#### Activity
Every line below needs to be reproduced exactly.

#### Recorded information
═══
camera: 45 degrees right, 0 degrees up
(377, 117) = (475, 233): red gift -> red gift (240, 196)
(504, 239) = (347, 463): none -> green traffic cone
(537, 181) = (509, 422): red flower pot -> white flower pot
═══
#### Finished task
camera: 45 degrees right, 0 degrees up
(377, 117) = (475, 233): red gift -> red gift (240, 196)
(504, 239) = (347, 463): none -> green traffic cone
(537, 181) = (509, 422): red flower pot -> white flower pot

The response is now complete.